[Data on locating visible targets]
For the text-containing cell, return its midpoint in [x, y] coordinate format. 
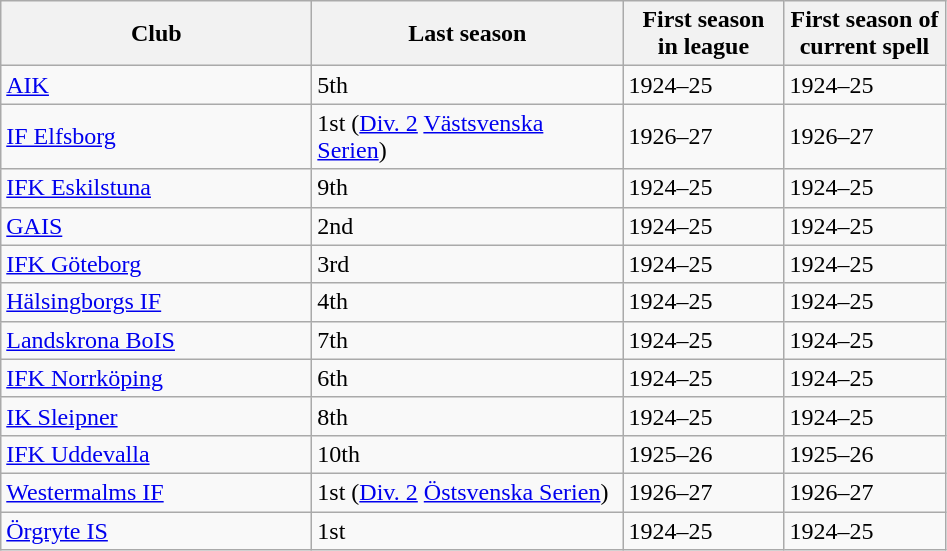
1st (Div. 2 Östsvenska Serien) [468, 492]
3rd [468, 264]
Hälsingborgs IF [156, 302]
GAIS [156, 226]
First season ofcurrent spell [864, 34]
IFK Uddevalla [156, 454]
1st [468, 531]
Westermalms IF [156, 492]
IK Sleipner [156, 416]
Club [156, 34]
Landskrona BoIS [156, 340]
IFK Eskilstuna [156, 188]
4th [468, 302]
5th [468, 85]
IF Elfsborg [156, 136]
9th [468, 188]
IFK Norrköping [156, 378]
2nd [468, 226]
First seasonin league [704, 34]
Last season [468, 34]
Örgryte IS [156, 531]
1st (Div. 2 Västsvenska Serien) [468, 136]
10th [468, 454]
7th [468, 340]
8th [468, 416]
IFK Göteborg [156, 264]
AIK [156, 85]
6th [468, 378]
Scan for the cell matching the given text and deliver its [x, y] coordinate at center. 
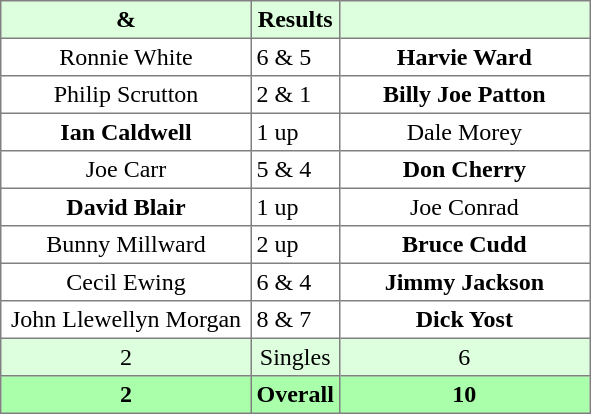
Billy Joe Patton [464, 95]
Philip Scrutton [126, 95]
Don Cherry [464, 170]
8 & 7 [295, 320]
Jimmy Jackson [464, 282]
6 [464, 357]
Harvie Ward [464, 57]
Results [295, 20]
Overall [295, 395]
10 [464, 395]
Singles [295, 357]
Dick Yost [464, 320]
John Llewellyn Morgan [126, 320]
Bruce Cudd [464, 245]
6 & 4 [295, 282]
Joe Conrad [464, 207]
David Blair [126, 207]
Ian Caldwell [126, 132]
Cecil Ewing [126, 282]
& [126, 20]
Ronnie White [126, 57]
5 & 4 [295, 170]
Bunny Millward [126, 245]
2 up [295, 245]
6 & 5 [295, 57]
2 & 1 [295, 95]
Joe Carr [126, 170]
Dale Morey [464, 132]
Find where the given text appears and provide that cell's center as [X, Y] coordinate. 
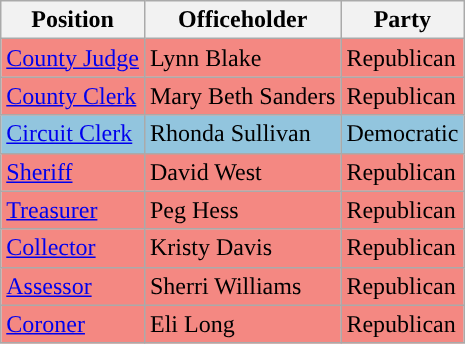
Collector [73, 248]
Sherri Williams [242, 286]
Rhonda Sullivan [242, 134]
Treasurer [73, 210]
Position [73, 20]
Party [402, 20]
County Judge [73, 58]
Lynn Blake [242, 58]
Officeholder [242, 20]
Sheriff [73, 172]
Democratic [402, 134]
Mary Beth Sanders [242, 96]
Kristy Davis [242, 248]
County Clerk [73, 96]
Peg Hess [242, 210]
Eli Long [242, 324]
Coroner [73, 324]
Circuit Clerk [73, 134]
David West [242, 172]
Assessor [73, 286]
Capture the cell that displays the provided text and extract its [x, y] central coordinate. 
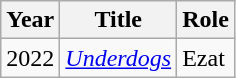
Ezat [206, 58]
Underdogs [118, 58]
Year [30, 20]
2022 [30, 58]
Role [206, 20]
Title [118, 20]
Identify which cell holds the provided text, then report its (X, Y) central coordinate. 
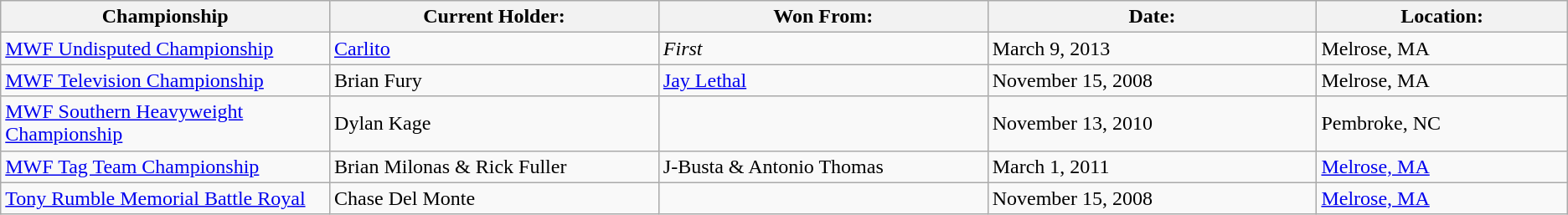
Tony Rumble Memorial Battle Royal (166, 199)
MWF Undisputed Championship (166, 49)
MWF Television Championship (166, 80)
Dylan Kage (494, 124)
November 13, 2010 (1153, 124)
March 1, 2011 (1153, 167)
Brian Fury (494, 80)
Carlito (494, 49)
Jay Lethal (823, 80)
Pembroke, NC (1442, 124)
Chase Del Monte (494, 199)
First (823, 49)
MWF Southern Heavyweight Championship (166, 124)
Location: (1442, 17)
Current Holder: (494, 17)
Date: (1153, 17)
Brian Milonas & Rick Fuller (494, 167)
J-Busta & Antonio Thomas (823, 167)
MWF Tag Team Championship (166, 167)
Championship (166, 17)
March 9, 2013 (1153, 49)
Won From: (823, 17)
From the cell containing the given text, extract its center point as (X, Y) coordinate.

■ To do: Copy out the stretch of the listing from the line containing "Tony Rumble Memorial Battle Royal (166, 199)" through the line containing "Chase Del Monte (494, 199)", word for word.

■ Answer to this task:
Tony Rumble Memorial Battle Royal (166, 199)
MWF Undisputed Championship (166, 49)
MWF Television Championship (166, 80)
Dylan Kage (494, 124)
November 13, 2010 (1153, 124)
March 1, 2011 (1153, 167)
Brian Fury (494, 80)
Carlito (494, 49)
Jay Lethal (823, 80)
Pembroke, NC (1442, 124)
Chase Del Monte (494, 199)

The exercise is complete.